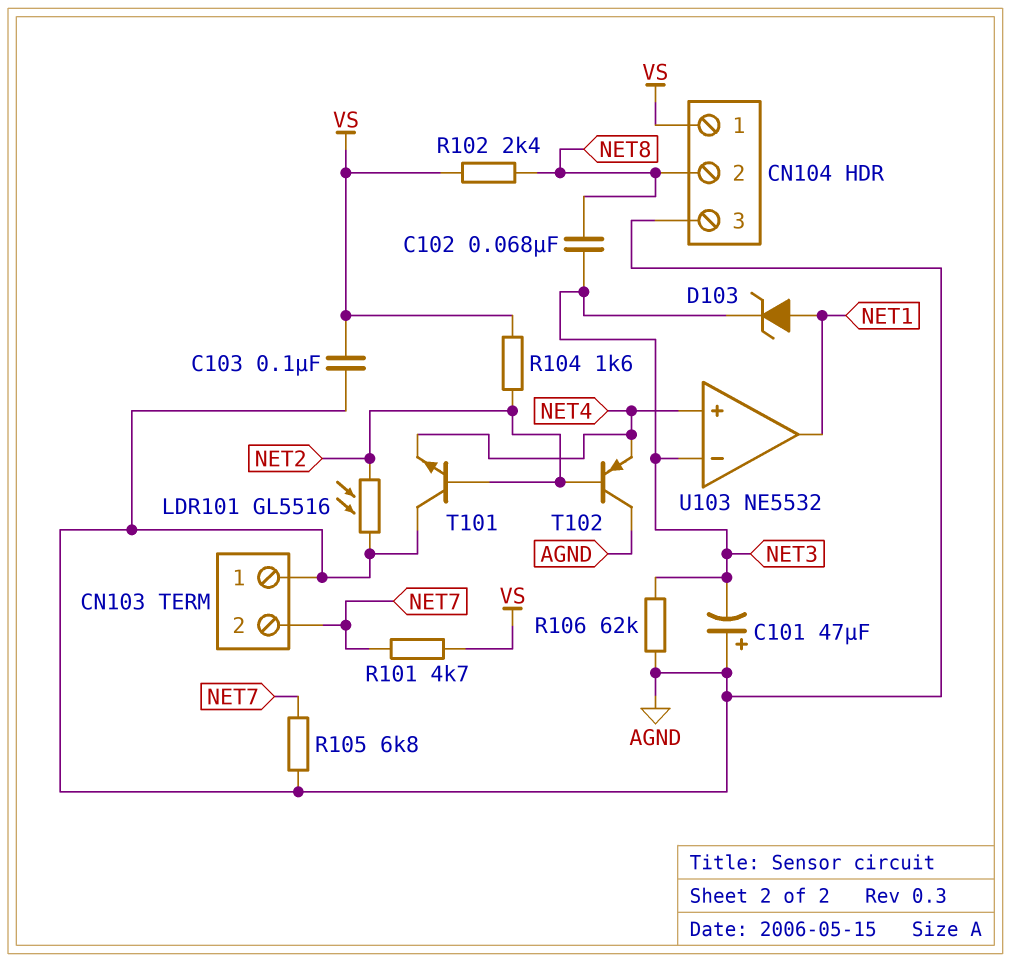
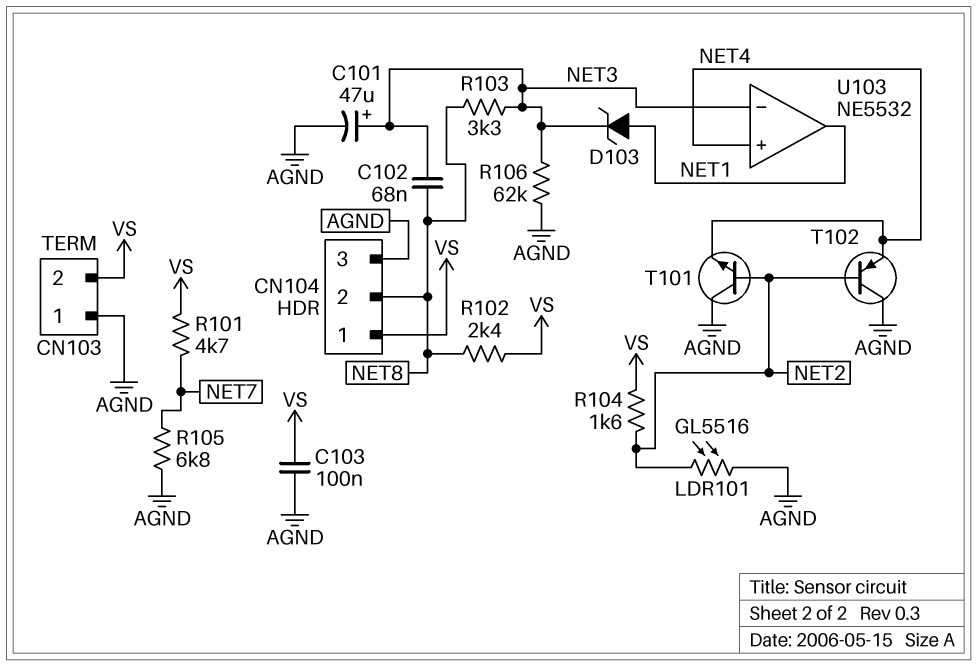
C101: 47uF (plus AGND, minus NET3) -> 47uF (plus NET3, minus AGND)
CN103 pin 2: NET7 -> VS
R103: none -> 3.3k (NET3, NET8)

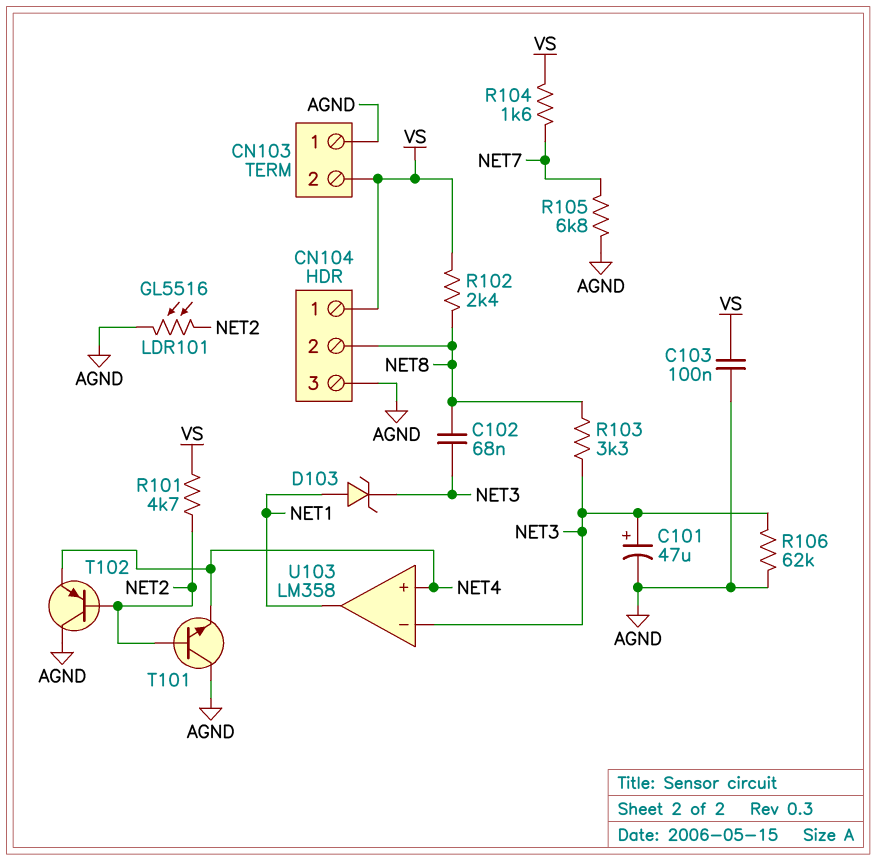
R101: 4.7k (NET7, VS) -> 4.7k (NET2, VS)
R104: 1.6k (NET2, VS) -> 1.6k (NET7, VS)
U103: NE5532 -> LM358

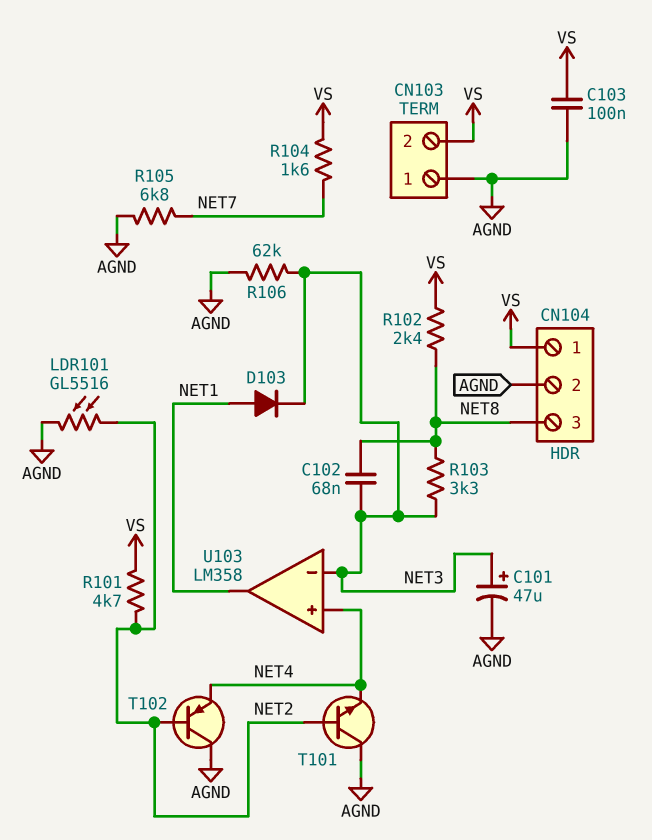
CN104 pin 2: NET8 -> AGND
CN104 pin 3: AGND -> NET8
D103: zener (A NET1, K NET3) -> diode (A NET1, K NET3)

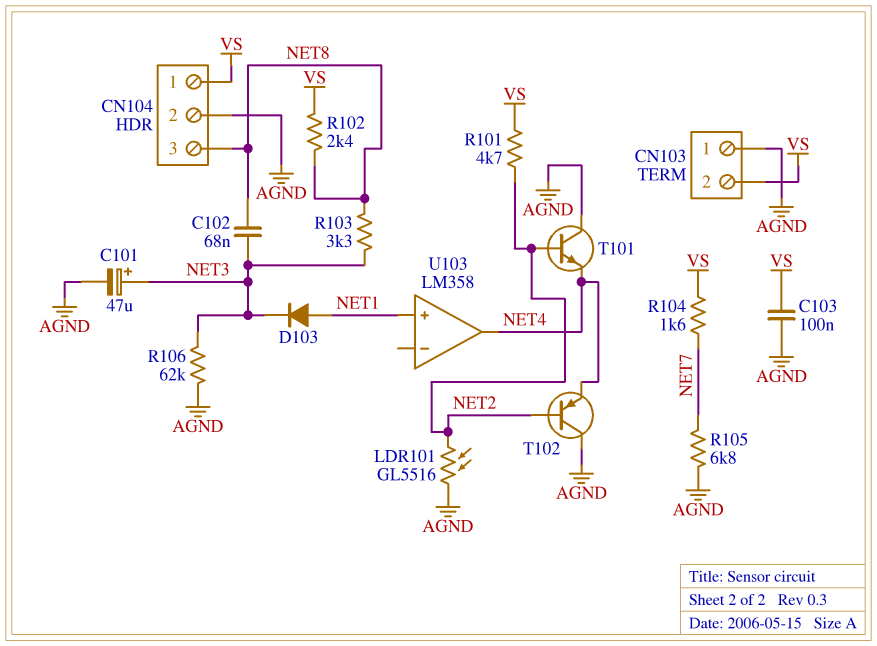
U103 pin in+: NET4 -> NET1
U103 pin in-: NET3 -> none
U103 pin out: NET1 -> NET4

· · · · · · ·

Copy all entries exactly; skip pictures.

C101: 47uF (plus AGND, minus NET3) -> 47uF (plus NET3, minus AGND)
CN103 pin 2: NET7 -> VS
R103: none -> 3.3k (NET3, NET8)

R101: 4.7k (NET7, VS) -> 4.7k (NET2, VS)
R104: 1.6k (NET2, VS) -> 1.6k (NET7, VS)
U103: NE5532 -> LM358

CN104 pin 2: NET8 -> AGND
CN104 pin 3: AGND -> NET8
D103: zener (A NET1, K NET3) -> diode (A NET1, K NET3)

U103 pin in+: NET4 -> NET1
U103 pin in-: NET3 -> none
U103 pin out: NET1 -> NET4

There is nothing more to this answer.